Required action.
Please report the number of lines in the entries below that contain "white", with nothing added.

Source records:
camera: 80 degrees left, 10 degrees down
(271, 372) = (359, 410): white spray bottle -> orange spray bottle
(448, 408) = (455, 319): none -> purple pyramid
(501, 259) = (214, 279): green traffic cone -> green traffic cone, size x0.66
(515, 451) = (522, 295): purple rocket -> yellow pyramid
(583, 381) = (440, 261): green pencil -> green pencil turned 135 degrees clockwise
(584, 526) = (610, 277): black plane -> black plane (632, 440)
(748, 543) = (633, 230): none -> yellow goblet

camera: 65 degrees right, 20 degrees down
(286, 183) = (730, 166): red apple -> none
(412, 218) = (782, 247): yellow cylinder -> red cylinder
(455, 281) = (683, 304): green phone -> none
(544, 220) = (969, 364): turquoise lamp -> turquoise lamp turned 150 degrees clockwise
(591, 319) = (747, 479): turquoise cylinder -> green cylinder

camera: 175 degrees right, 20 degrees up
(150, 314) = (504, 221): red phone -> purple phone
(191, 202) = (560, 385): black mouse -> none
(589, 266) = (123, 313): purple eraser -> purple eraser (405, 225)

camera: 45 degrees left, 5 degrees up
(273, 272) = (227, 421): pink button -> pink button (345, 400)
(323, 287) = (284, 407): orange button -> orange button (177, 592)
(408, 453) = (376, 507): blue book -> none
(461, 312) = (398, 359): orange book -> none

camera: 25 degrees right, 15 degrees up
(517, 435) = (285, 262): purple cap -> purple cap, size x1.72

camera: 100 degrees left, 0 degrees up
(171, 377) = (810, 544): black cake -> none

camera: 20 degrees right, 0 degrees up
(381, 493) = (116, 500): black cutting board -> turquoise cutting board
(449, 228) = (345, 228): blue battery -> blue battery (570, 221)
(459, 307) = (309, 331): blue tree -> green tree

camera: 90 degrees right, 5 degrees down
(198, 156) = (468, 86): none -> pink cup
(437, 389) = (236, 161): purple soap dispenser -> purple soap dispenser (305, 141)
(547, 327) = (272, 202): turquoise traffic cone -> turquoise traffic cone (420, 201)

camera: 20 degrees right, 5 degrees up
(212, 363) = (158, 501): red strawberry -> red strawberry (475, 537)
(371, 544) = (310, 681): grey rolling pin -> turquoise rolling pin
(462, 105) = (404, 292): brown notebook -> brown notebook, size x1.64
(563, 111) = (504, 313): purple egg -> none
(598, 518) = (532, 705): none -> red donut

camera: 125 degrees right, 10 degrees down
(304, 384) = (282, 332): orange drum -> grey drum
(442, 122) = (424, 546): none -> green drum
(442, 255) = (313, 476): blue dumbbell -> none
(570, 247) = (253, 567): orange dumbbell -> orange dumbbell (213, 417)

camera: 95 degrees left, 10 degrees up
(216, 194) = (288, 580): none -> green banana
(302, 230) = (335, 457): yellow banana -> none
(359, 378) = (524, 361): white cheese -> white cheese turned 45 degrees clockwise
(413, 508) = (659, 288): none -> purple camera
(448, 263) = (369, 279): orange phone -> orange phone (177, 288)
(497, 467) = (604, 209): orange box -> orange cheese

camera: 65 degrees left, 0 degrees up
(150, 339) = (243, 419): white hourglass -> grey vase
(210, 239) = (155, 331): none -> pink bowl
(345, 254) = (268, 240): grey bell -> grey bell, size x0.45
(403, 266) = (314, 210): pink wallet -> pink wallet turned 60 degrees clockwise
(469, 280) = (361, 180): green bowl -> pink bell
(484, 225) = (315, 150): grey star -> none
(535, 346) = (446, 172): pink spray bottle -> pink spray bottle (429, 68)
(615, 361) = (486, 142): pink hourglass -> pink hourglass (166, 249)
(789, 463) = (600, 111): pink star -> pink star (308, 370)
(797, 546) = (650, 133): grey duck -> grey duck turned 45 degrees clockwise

Solution for this task.
3